▸ **EXERCISE PROMPT**:
Restate every line below word for word, but drop each picture.

▸ **Saved entries**:
■ ■ ■ ■
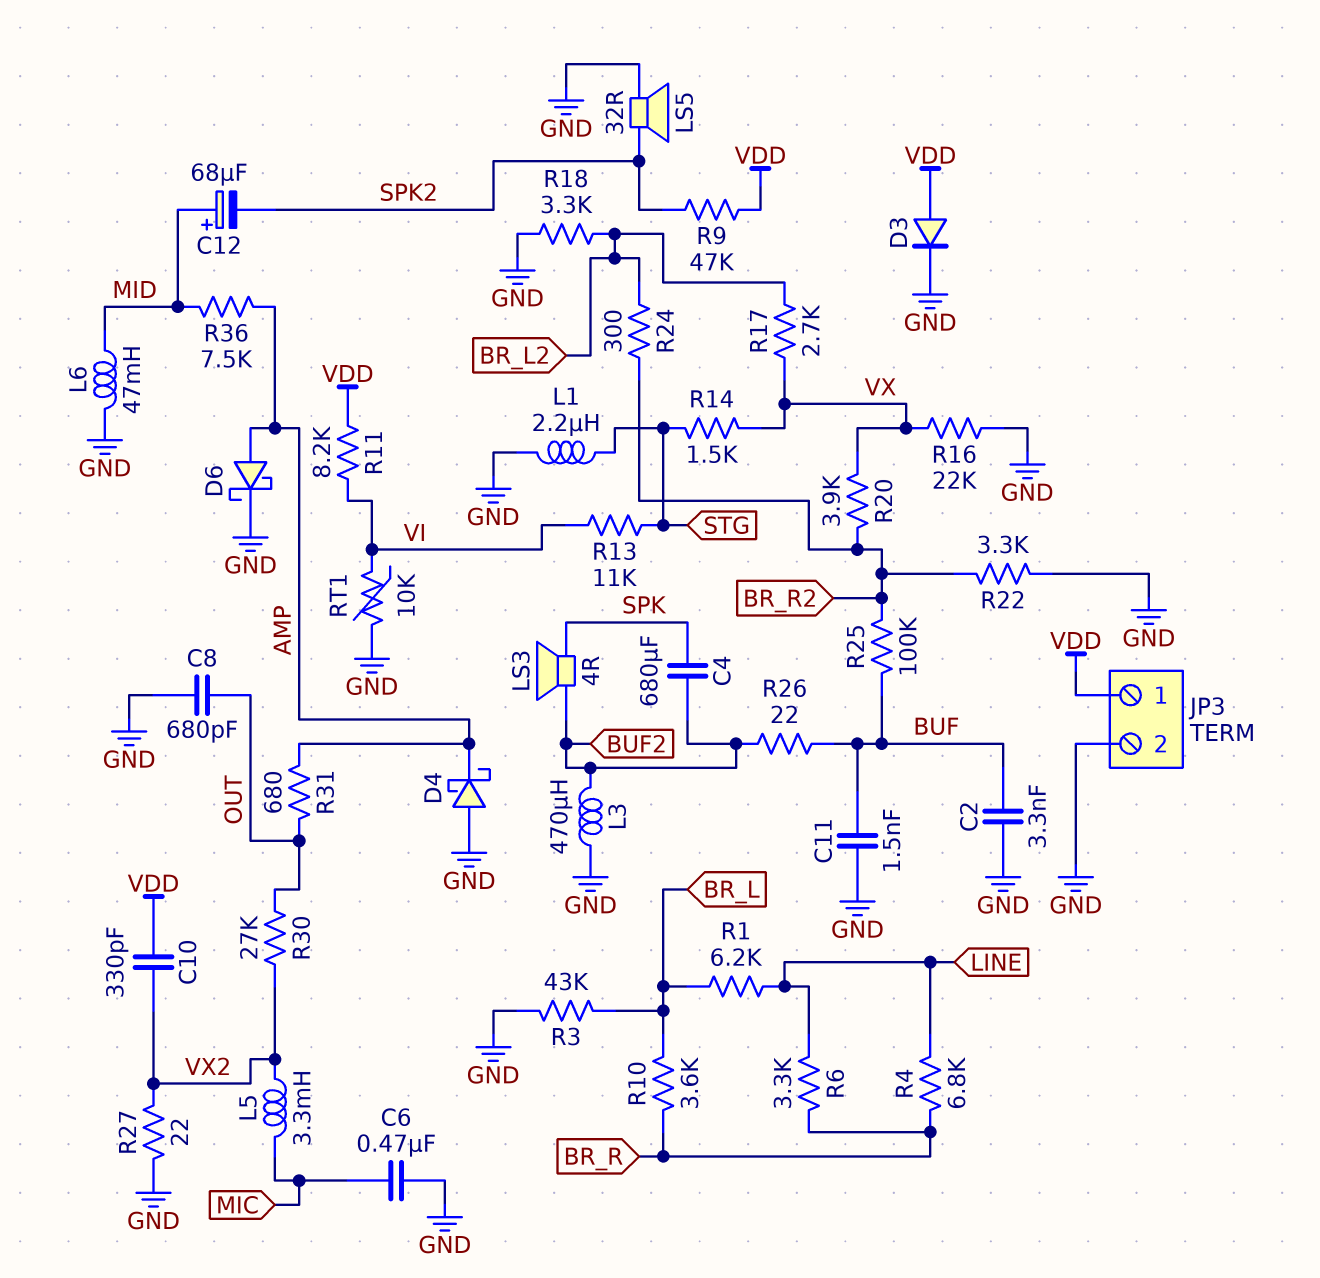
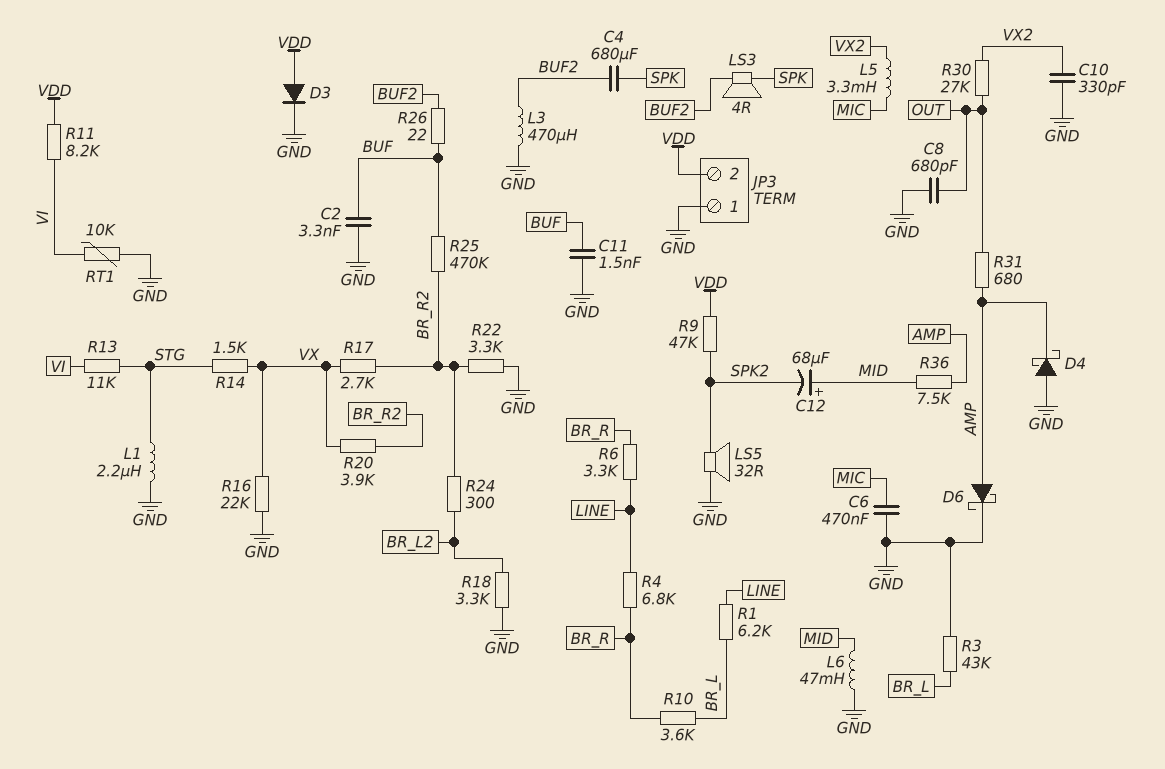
C10: 330pF (VDD, VX2) -> 330pF (GND, VX2)
JP3 pin 1: VDD -> GND
JP3 pin 2: GND -> VDD
R17: 2.7k (BR_L2, VX) -> 2.7k (BR_R2, VX)
R25: 100k (BR_R2, BUF) -> 470k (BR_R2, BUF)
R27: 22 (GND, VX2) -> none

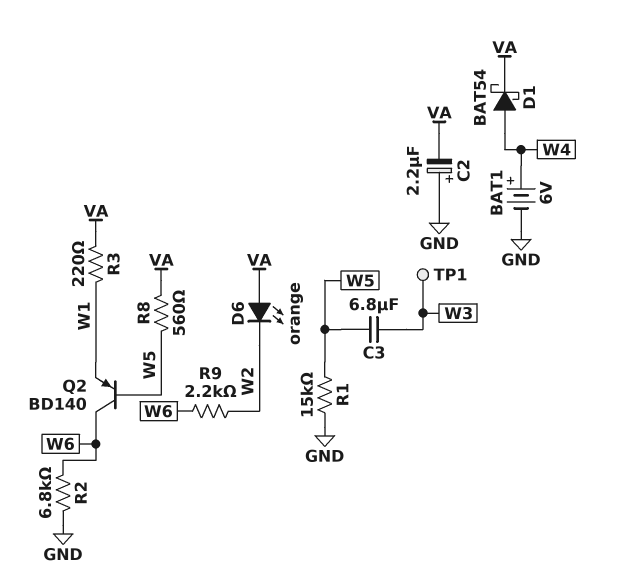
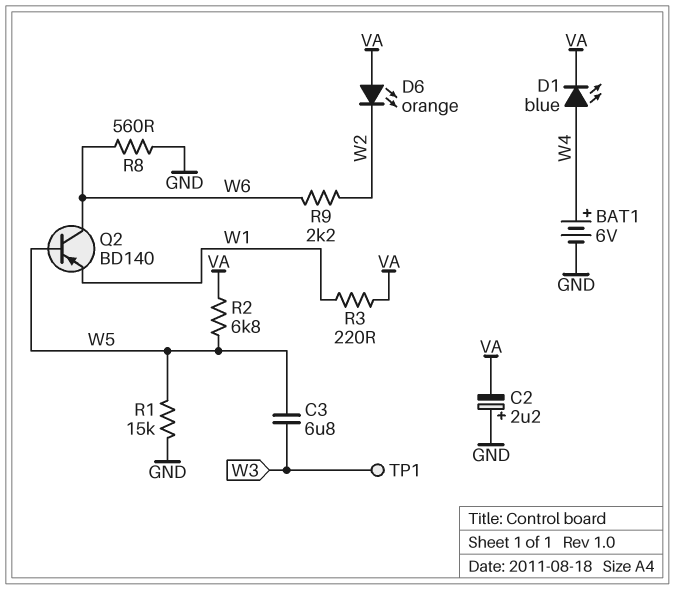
D1: schottky BAT54 (A W4, K VA) -> LED blue (A W4, K VA)
R2: 6.8k (GND, W6) -> 6.8k (VA, W5)
R8: 560 (VA, W5) -> 560 (GND, W6)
■ ■ ■ ■
▸ **WRITTEN ANSWER**:
C10: 330pF (VDD, VX2) -> 330pF (GND, VX2)
JP3 pin 1: VDD -> GND
JP3 pin 2: GND -> VDD
R17: 2.7k (BR_L2, VX) -> 2.7k (BR_R2, VX)
R25: 100k (BR_R2, BUF) -> 470k (BR_R2, BUF)
R27: 22 (GND, VX2) -> none

D1: schottky BAT54 (A W4, K VA) -> LED blue (A W4, K VA)
R2: 6.8k (GND, W6) -> 6.8k (VA, W5)
R8: 560 (VA, W5) -> 560 (GND, W6)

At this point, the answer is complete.